╭─ Supplied information
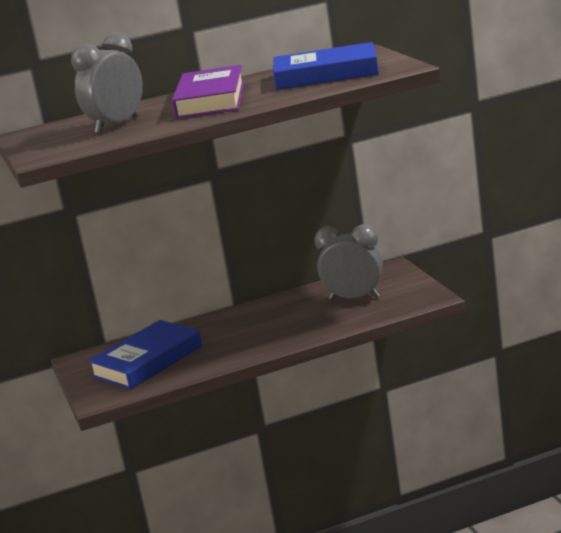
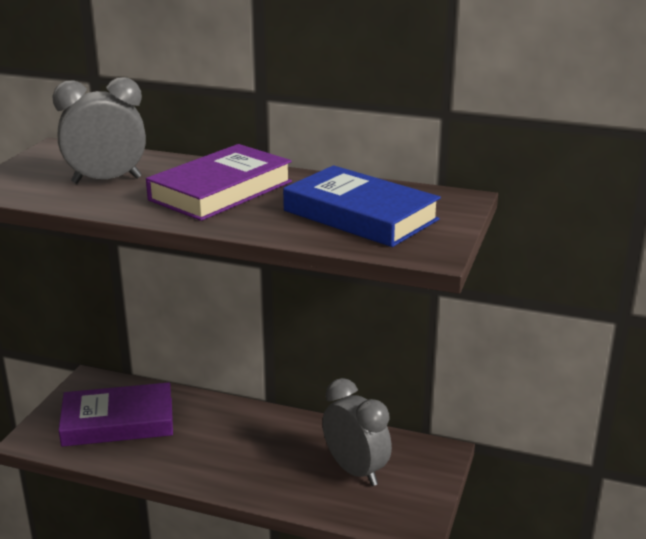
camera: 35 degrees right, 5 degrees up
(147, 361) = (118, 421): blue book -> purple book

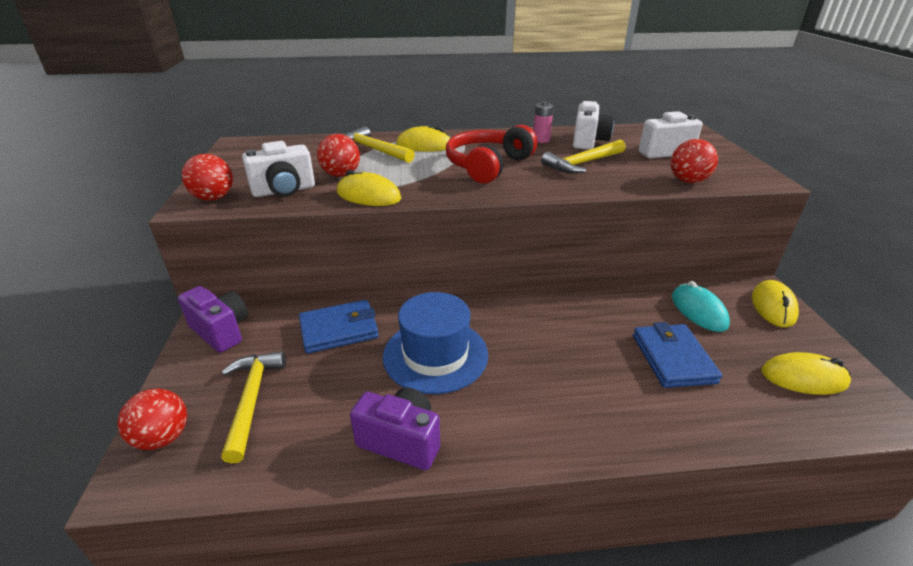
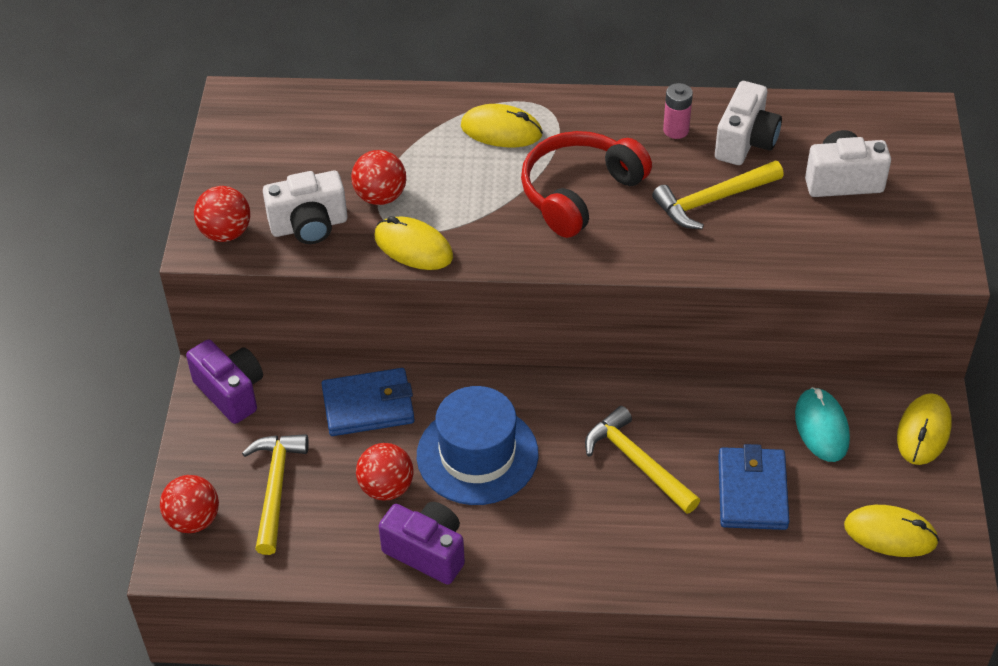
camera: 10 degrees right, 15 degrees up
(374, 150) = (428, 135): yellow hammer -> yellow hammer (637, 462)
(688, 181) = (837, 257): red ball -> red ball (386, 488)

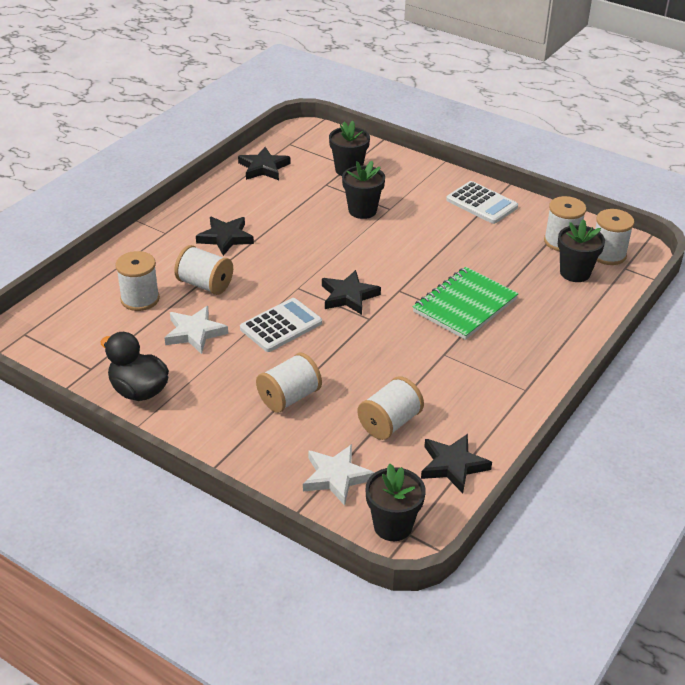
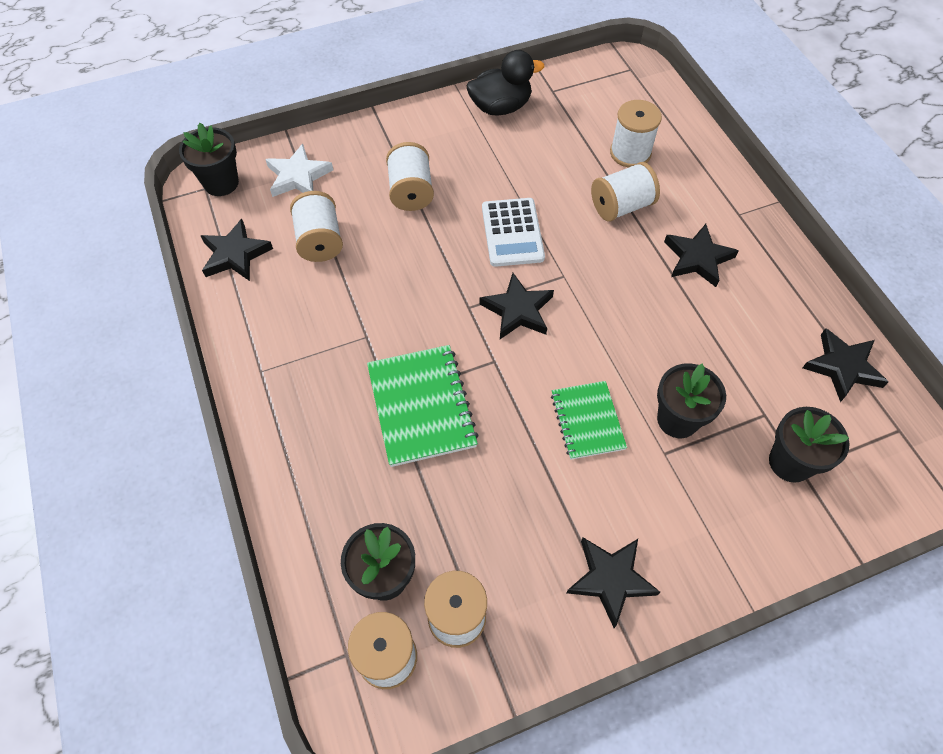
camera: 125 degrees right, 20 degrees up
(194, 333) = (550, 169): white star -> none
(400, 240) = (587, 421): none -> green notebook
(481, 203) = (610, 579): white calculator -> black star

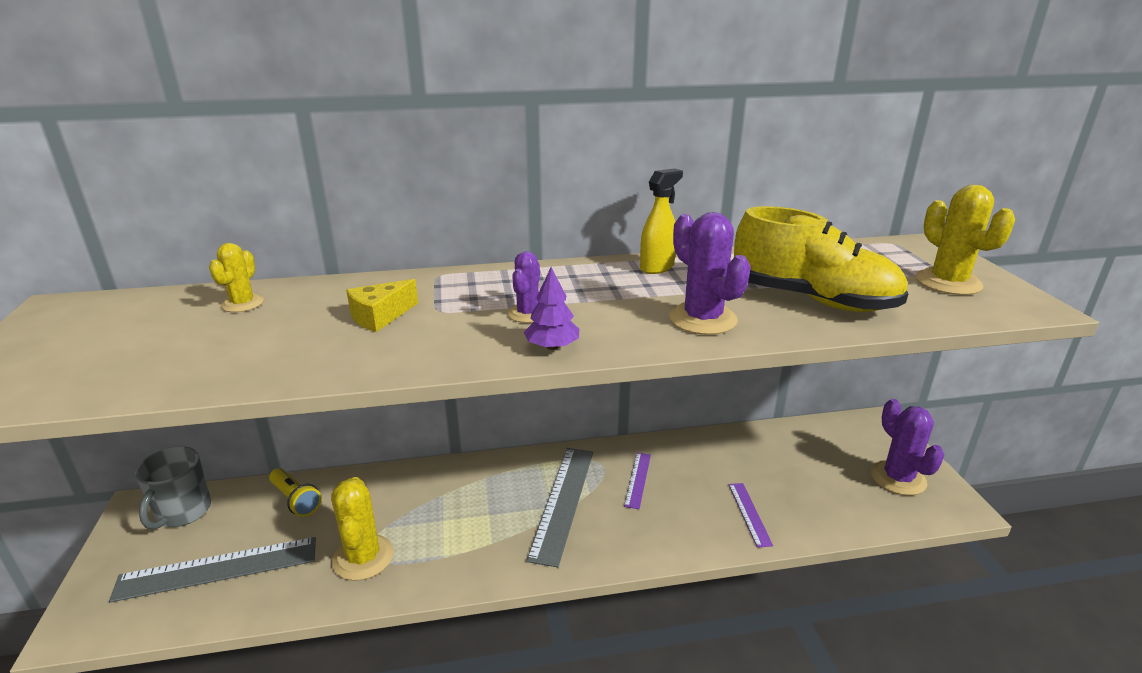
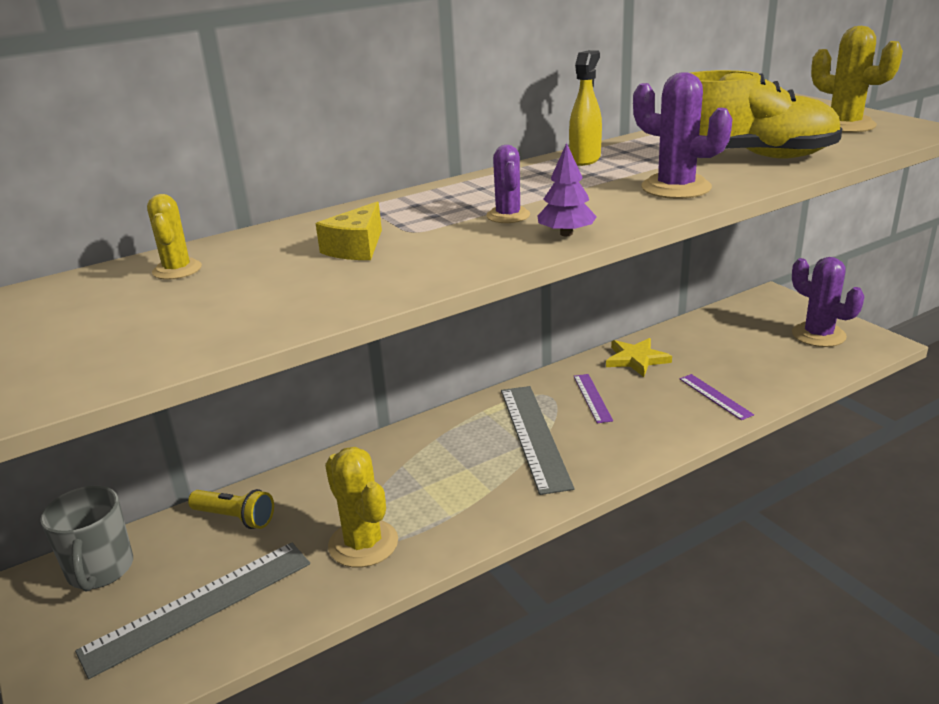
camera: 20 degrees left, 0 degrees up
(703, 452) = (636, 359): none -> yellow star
╰─
▶ **Task description**
Retype the records verbatim, but not their images.

▶ **Result**
camera: 35 degrees right, 5 degrees up
(147, 361) = (118, 421): blue book -> purple book

camera: 10 degrees right, 15 degrees up
(374, 150) = (428, 135): yellow hammer -> yellow hammer (637, 462)
(688, 181) = (837, 257): red ball -> red ball (386, 488)

camera: 125 degrees right, 20 degrees up
(194, 333) = (550, 169): white star -> none
(400, 240) = (587, 421): none -> green notebook
(481, 203) = (610, 579): white calculator -> black star

camera: 20 degrees left, 0 degrees up
(703, 452) = (636, 359): none -> yellow star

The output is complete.